About this task: One range is to be output from the listing below, exactly as written: the line with "[186, 154, 264, 181] (first image)" to the line with "[555, 171, 654, 217]", both kept.

Source material:
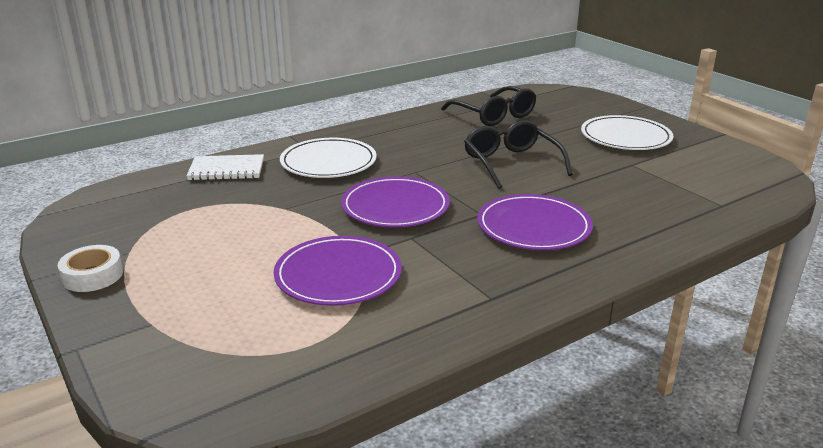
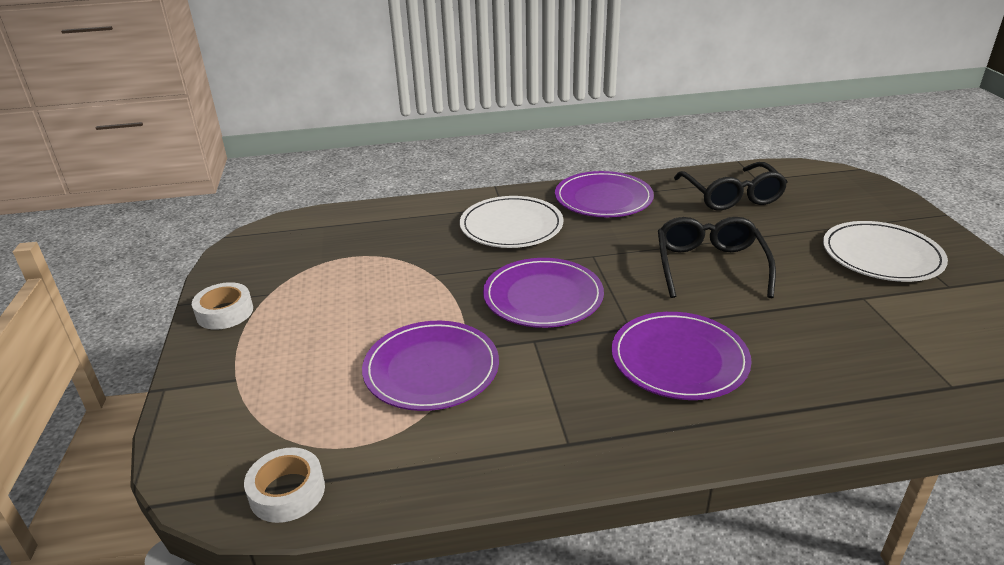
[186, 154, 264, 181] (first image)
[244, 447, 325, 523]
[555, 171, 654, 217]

--

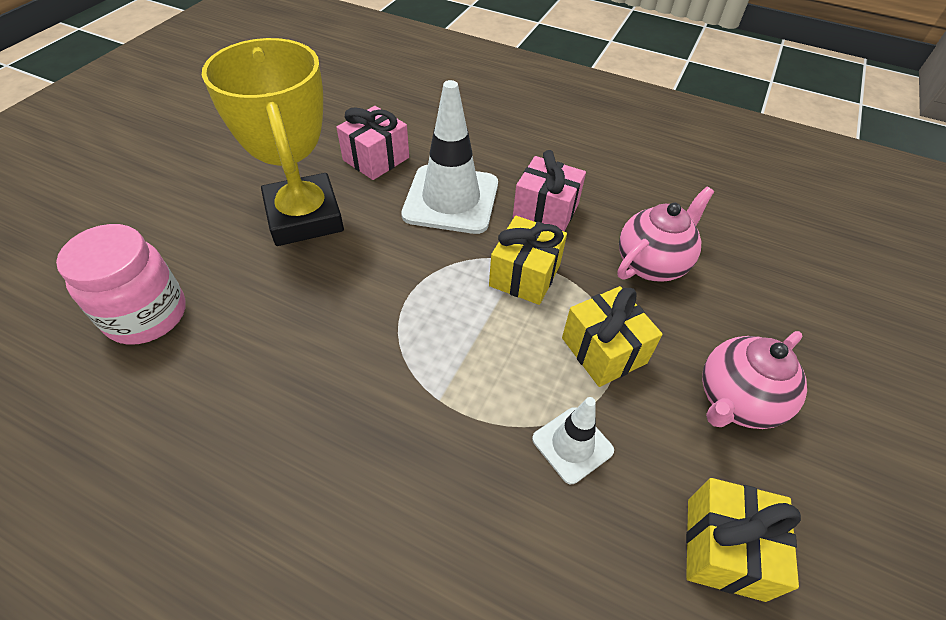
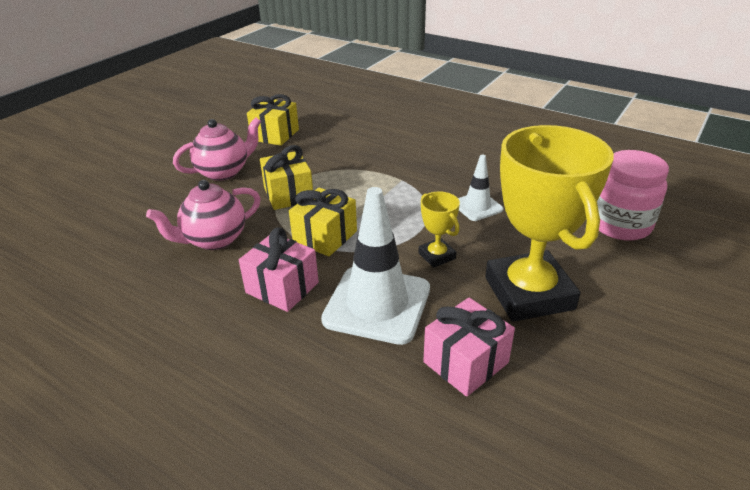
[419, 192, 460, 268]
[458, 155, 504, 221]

The completed task:
[186, 154, 264, 181] (first image)
[244, 447, 325, 523]
[555, 171, 654, 217]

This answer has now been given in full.